Entries taken from a collection –
◇ ◇ ◇ ◇ ◇
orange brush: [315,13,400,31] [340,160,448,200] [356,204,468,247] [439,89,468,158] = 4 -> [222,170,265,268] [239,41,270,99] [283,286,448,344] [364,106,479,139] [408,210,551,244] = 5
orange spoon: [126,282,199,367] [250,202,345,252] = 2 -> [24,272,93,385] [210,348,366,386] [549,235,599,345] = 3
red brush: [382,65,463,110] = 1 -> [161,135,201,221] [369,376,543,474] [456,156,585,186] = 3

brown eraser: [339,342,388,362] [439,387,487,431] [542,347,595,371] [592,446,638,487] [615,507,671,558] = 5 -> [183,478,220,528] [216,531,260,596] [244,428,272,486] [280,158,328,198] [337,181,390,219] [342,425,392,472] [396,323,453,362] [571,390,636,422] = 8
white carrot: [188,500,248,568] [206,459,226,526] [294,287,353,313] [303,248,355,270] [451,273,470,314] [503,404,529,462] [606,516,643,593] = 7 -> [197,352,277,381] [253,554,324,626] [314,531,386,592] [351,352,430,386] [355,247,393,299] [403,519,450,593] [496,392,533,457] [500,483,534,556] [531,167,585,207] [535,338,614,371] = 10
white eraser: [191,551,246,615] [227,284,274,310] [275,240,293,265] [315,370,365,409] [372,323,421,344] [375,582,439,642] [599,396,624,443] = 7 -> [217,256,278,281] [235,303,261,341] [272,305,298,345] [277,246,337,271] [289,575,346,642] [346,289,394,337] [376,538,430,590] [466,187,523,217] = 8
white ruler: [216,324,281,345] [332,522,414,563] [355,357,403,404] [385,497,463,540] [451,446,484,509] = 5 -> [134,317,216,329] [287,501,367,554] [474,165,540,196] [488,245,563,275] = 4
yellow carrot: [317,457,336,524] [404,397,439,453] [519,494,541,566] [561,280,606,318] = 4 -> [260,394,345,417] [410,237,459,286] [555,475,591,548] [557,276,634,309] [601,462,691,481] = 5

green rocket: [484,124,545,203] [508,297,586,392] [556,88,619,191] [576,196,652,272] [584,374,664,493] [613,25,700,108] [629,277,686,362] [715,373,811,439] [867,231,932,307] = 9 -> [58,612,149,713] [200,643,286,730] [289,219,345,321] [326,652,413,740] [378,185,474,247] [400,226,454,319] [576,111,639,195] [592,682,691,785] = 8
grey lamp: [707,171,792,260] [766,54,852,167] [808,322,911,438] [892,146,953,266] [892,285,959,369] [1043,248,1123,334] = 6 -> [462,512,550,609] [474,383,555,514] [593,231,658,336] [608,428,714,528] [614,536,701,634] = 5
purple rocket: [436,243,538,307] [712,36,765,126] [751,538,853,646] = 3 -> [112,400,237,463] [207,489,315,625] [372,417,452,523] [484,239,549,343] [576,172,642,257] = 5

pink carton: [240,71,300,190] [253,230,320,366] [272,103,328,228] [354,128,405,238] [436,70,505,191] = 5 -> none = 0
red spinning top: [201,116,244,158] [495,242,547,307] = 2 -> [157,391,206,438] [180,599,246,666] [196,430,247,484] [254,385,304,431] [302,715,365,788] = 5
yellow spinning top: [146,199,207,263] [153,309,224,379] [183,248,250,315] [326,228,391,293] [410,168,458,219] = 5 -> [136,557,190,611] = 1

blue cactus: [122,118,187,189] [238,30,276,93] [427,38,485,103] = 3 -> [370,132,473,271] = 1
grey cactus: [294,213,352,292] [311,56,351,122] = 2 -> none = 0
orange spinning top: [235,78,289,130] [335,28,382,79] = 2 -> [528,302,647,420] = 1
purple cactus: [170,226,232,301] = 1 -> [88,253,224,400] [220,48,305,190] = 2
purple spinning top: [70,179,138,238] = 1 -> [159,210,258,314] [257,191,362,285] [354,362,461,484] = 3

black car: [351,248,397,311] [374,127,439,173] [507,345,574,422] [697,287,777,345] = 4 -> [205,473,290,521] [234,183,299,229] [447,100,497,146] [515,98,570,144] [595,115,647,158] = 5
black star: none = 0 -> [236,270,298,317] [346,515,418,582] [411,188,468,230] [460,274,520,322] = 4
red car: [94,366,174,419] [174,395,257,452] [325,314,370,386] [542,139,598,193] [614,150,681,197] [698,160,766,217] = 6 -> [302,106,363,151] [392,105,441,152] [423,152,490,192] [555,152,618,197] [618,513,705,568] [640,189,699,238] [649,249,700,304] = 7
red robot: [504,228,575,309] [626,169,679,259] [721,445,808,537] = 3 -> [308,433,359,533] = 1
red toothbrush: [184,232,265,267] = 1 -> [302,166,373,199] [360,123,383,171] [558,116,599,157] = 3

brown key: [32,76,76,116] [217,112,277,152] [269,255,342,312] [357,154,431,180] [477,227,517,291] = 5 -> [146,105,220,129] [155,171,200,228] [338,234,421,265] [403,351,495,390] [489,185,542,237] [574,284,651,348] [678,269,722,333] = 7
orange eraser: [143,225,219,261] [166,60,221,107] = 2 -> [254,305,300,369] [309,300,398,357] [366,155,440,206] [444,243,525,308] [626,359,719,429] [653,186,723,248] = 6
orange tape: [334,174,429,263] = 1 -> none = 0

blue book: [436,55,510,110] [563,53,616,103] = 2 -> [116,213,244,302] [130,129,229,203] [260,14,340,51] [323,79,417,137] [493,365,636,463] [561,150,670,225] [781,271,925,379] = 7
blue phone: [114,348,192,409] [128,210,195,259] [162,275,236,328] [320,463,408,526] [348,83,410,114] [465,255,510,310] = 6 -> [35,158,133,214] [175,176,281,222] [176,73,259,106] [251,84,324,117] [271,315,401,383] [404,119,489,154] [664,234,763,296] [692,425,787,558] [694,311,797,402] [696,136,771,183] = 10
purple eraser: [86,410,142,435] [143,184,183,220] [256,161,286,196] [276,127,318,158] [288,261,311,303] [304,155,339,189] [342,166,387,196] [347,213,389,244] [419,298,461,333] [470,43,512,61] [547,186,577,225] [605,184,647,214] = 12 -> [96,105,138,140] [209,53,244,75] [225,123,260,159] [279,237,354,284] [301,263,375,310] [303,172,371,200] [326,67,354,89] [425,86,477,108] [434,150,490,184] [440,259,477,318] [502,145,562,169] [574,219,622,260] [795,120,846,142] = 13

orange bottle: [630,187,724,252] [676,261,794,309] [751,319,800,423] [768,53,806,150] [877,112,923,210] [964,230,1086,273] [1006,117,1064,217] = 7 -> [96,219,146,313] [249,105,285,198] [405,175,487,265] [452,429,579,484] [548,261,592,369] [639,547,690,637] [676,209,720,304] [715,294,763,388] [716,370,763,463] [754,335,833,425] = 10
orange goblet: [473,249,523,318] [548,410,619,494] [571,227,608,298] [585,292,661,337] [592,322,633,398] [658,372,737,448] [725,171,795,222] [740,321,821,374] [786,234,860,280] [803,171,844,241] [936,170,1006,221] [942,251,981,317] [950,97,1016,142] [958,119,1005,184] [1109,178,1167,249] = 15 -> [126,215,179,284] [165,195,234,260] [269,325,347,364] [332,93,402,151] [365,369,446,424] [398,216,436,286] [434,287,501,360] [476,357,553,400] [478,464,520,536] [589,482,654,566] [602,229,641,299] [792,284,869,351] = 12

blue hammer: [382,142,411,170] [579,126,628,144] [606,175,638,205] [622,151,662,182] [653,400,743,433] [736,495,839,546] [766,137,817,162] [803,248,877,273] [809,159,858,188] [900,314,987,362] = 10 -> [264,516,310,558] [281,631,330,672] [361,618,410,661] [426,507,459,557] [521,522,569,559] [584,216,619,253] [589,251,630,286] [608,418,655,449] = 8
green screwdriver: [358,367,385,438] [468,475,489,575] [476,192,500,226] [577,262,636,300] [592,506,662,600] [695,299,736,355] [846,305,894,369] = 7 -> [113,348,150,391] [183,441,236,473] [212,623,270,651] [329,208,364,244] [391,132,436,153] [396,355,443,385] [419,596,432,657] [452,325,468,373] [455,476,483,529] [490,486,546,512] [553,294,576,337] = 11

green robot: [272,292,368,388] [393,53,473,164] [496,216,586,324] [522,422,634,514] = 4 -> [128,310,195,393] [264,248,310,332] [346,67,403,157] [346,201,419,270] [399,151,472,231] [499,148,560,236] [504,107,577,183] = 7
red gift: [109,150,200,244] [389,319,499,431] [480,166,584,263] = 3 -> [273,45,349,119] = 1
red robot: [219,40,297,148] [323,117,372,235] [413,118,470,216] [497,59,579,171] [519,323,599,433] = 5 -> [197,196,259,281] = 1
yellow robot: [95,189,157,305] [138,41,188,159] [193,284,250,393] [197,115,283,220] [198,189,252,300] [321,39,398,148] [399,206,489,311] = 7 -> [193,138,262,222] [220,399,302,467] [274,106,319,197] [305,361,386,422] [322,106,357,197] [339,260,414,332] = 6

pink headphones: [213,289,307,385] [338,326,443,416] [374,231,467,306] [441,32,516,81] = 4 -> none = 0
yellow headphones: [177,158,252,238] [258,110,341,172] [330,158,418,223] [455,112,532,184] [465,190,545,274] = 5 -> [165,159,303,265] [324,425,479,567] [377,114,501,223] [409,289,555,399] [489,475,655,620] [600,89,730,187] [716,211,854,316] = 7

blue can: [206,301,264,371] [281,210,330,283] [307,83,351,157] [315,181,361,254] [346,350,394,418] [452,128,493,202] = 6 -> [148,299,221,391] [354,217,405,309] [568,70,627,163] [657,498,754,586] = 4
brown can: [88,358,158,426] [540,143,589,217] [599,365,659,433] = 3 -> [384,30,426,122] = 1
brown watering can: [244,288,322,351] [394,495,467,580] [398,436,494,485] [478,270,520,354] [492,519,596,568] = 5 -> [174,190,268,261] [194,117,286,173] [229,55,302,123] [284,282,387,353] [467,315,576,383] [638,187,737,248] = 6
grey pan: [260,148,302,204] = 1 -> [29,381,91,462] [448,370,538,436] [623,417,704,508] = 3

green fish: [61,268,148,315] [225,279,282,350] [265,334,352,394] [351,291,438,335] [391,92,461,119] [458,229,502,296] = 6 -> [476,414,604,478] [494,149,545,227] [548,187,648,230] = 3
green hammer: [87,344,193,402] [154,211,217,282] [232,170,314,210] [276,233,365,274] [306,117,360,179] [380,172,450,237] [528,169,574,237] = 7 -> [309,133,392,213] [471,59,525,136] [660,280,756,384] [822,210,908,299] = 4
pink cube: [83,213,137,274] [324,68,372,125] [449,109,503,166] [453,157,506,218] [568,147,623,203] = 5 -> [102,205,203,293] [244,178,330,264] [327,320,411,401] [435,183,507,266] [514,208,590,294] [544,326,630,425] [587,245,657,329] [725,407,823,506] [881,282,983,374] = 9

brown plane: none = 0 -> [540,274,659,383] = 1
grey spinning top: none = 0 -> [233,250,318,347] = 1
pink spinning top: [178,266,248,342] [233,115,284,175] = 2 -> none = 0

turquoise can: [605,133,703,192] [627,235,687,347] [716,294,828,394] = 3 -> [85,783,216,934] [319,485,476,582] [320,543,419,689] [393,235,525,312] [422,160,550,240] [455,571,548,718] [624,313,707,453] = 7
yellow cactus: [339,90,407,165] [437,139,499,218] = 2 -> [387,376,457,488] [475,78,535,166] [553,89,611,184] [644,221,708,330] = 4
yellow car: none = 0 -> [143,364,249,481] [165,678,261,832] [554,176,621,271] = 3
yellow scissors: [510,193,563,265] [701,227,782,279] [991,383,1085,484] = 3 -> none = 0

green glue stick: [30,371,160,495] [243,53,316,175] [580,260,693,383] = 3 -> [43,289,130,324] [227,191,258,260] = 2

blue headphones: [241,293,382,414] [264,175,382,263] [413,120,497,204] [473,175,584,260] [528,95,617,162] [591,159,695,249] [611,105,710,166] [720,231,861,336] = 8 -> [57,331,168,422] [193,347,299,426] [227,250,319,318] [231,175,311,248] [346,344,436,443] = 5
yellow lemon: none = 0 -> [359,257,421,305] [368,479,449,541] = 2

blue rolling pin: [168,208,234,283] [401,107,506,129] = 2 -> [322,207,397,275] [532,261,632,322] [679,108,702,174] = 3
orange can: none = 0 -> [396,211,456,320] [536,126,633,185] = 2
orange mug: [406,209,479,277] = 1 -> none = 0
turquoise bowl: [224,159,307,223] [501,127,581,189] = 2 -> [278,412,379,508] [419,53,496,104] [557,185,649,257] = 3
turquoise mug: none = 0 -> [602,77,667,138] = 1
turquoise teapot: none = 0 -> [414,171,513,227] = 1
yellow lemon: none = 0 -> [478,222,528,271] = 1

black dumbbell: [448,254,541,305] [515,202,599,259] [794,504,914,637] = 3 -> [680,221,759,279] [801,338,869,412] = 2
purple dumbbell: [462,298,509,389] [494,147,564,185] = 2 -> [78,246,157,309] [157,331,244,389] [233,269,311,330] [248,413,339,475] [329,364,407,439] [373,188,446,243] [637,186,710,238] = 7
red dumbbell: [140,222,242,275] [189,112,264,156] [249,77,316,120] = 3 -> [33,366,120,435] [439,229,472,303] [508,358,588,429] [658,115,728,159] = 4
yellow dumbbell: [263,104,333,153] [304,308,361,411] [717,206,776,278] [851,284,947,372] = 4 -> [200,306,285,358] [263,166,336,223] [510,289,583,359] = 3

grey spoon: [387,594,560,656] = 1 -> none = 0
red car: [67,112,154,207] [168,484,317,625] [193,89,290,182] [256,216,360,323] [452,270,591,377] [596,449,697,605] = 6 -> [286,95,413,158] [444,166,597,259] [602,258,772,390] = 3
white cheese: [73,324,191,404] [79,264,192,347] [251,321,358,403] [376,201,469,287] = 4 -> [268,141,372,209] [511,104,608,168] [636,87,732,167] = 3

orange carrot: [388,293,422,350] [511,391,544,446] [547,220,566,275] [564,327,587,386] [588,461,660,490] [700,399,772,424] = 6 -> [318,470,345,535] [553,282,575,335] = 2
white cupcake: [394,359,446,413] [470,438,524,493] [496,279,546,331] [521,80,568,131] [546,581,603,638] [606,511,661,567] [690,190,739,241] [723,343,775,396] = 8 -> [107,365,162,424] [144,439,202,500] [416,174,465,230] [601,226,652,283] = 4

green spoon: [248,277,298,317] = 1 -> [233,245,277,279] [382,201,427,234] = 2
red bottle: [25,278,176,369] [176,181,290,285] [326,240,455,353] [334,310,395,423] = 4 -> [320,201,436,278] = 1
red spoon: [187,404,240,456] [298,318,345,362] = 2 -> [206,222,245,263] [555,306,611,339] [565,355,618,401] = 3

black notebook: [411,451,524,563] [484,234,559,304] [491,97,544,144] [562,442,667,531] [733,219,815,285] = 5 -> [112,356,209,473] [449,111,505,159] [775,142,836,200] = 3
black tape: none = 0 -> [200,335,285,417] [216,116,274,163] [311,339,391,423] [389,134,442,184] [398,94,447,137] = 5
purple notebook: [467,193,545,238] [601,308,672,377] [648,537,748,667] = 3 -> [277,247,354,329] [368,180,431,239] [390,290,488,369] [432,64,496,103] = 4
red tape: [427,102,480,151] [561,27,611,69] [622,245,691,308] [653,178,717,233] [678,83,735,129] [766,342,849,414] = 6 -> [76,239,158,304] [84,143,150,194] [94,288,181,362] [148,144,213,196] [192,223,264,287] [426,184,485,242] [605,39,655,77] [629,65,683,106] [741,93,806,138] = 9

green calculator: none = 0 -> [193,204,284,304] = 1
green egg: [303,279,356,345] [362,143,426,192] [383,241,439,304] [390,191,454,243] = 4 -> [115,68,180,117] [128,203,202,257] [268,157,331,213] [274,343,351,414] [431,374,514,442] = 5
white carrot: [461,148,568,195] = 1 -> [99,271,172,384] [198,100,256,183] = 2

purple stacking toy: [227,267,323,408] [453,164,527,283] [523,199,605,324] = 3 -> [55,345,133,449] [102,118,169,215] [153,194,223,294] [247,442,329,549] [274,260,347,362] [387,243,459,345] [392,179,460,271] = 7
◇ ◇ ◇ ◇ ◇
BRIEF –
As the answer, set down only the lines from the data above between the one holding "blue can: [206,301,264,371]" and the one holding "yellow car: none", inclusive, exactly as they read.

TASK SOLUTION –
blue can: [206,301,264,371] [281,210,330,283] [307,83,351,157] [315,181,361,254] [346,350,394,418] [452,128,493,202] = 6 -> [148,299,221,391] [354,217,405,309] [568,70,627,163] [657,498,754,586] = 4
brown can: [88,358,158,426] [540,143,589,217] [599,365,659,433] = 3 -> [384,30,426,122] = 1
brown watering can: [244,288,322,351] [394,495,467,580] [398,436,494,485] [478,270,520,354] [492,519,596,568] = 5 -> [174,190,268,261] [194,117,286,173] [229,55,302,123] [284,282,387,353] [467,315,576,383] [638,187,737,248] = 6
grey pan: [260,148,302,204] = 1 -> [29,381,91,462] [448,370,538,436] [623,417,704,508] = 3

green fish: [61,268,148,315] [225,279,282,350] [265,334,352,394] [351,291,438,335] [391,92,461,119] [458,229,502,296] = 6 -> [476,414,604,478] [494,149,545,227] [548,187,648,230] = 3
green hammer: [87,344,193,402] [154,211,217,282] [232,170,314,210] [276,233,365,274] [306,117,360,179] [380,172,450,237] [528,169,574,237] = 7 -> [309,133,392,213] [471,59,525,136] [660,280,756,384] [822,210,908,299] = 4
pink cube: [83,213,137,274] [324,68,372,125] [449,109,503,166] [453,157,506,218] [568,147,623,203] = 5 -> [102,205,203,293] [244,178,330,264] [327,320,411,401] [435,183,507,266] [514,208,590,294] [544,326,630,425] [587,245,657,329] [725,407,823,506] [881,282,983,374] = 9

brown plane: none = 0 -> [540,274,659,383] = 1
grey spinning top: none = 0 -> [233,250,318,347] = 1
pink spinning top: [178,266,248,342] [233,115,284,175] = 2 -> none = 0

turquoise can: [605,133,703,192] [627,235,687,347] [716,294,828,394] = 3 -> [85,783,216,934] [319,485,476,582] [320,543,419,689] [393,235,525,312] [422,160,550,240] [455,571,548,718] [624,313,707,453] = 7
yellow cactus: [339,90,407,165] [437,139,499,218] = 2 -> [387,376,457,488] [475,78,535,166] [553,89,611,184] [644,221,708,330] = 4
yellow car: none = 0 -> [143,364,249,481] [165,678,261,832] [554,176,621,271] = 3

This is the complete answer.